→ **Record excerpts**:

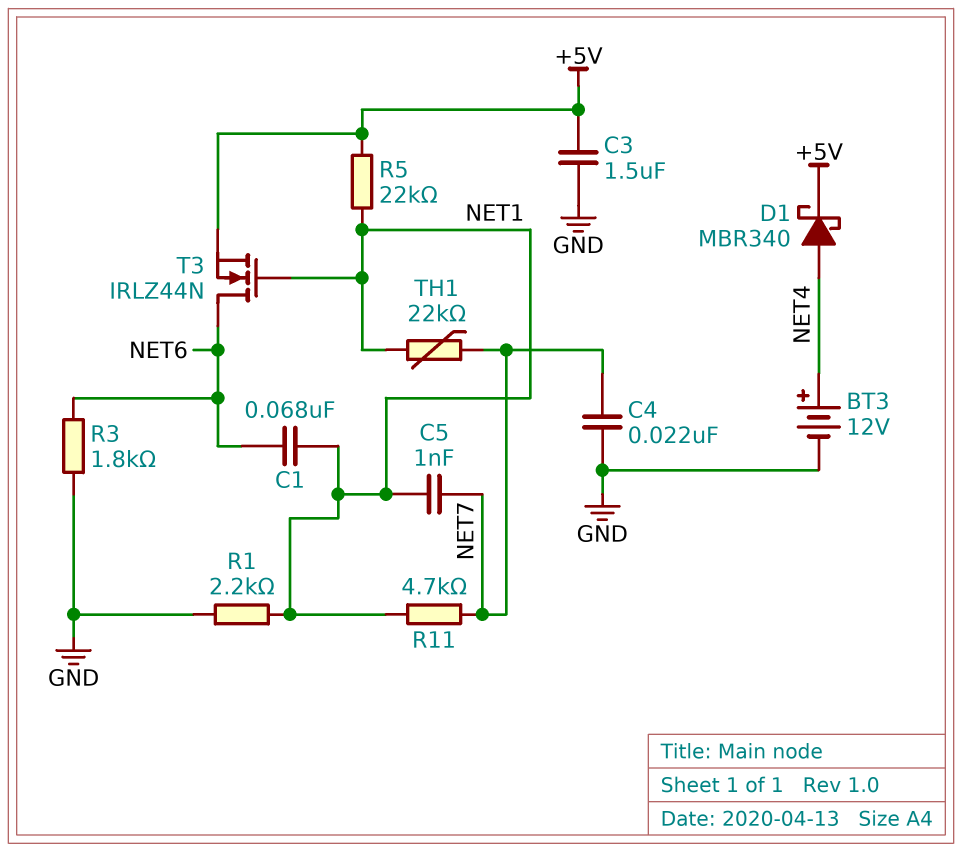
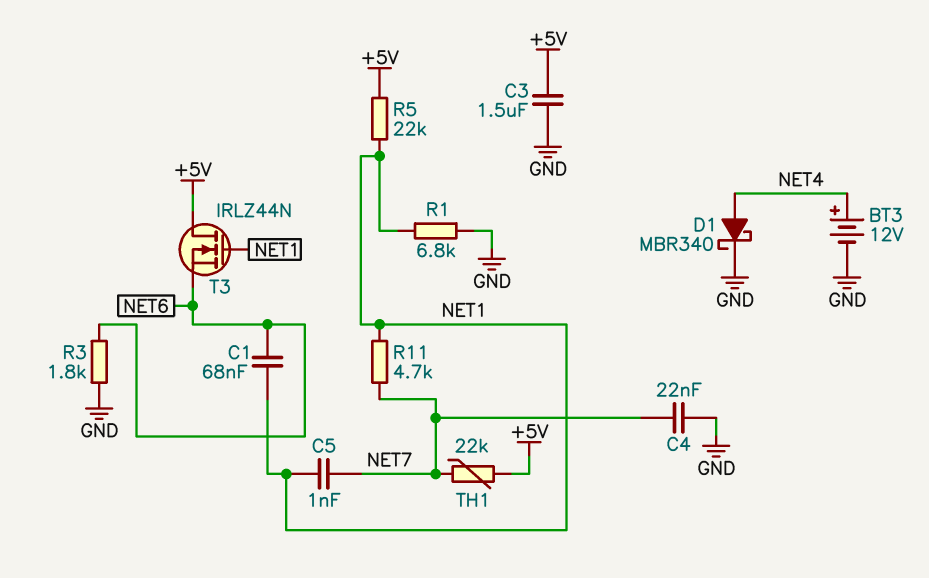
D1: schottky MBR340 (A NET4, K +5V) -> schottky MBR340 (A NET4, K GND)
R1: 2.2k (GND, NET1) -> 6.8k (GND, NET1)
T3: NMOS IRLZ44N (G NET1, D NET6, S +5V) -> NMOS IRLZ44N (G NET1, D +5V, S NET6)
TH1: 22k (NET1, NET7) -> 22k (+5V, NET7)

* * *

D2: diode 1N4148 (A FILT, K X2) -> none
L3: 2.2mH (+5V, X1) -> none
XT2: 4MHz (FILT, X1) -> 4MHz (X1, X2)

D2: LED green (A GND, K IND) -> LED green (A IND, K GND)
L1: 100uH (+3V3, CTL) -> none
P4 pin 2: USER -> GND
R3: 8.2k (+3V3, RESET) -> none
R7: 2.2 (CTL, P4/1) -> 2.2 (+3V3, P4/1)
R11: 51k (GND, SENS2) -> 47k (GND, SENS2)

→ **Work to complete**: Word for word, restate the lines of the data above that fall between the line holding "R1: 2.2k (GND, NET1) -> 6.8k (GND, NET1)" and the line holding "TH1: 22k (NET1, NET7) -> 22k (+5V, NET7)", inclusive, and no other lines.

→ **Answer to this task**:
R1: 2.2k (GND, NET1) -> 6.8k (GND, NET1)
T3: NMOS IRLZ44N (G NET1, D NET6, S +5V) -> NMOS IRLZ44N (G NET1, D +5V, S NET6)
TH1: 22k (NET1, NET7) -> 22k (+5V, NET7)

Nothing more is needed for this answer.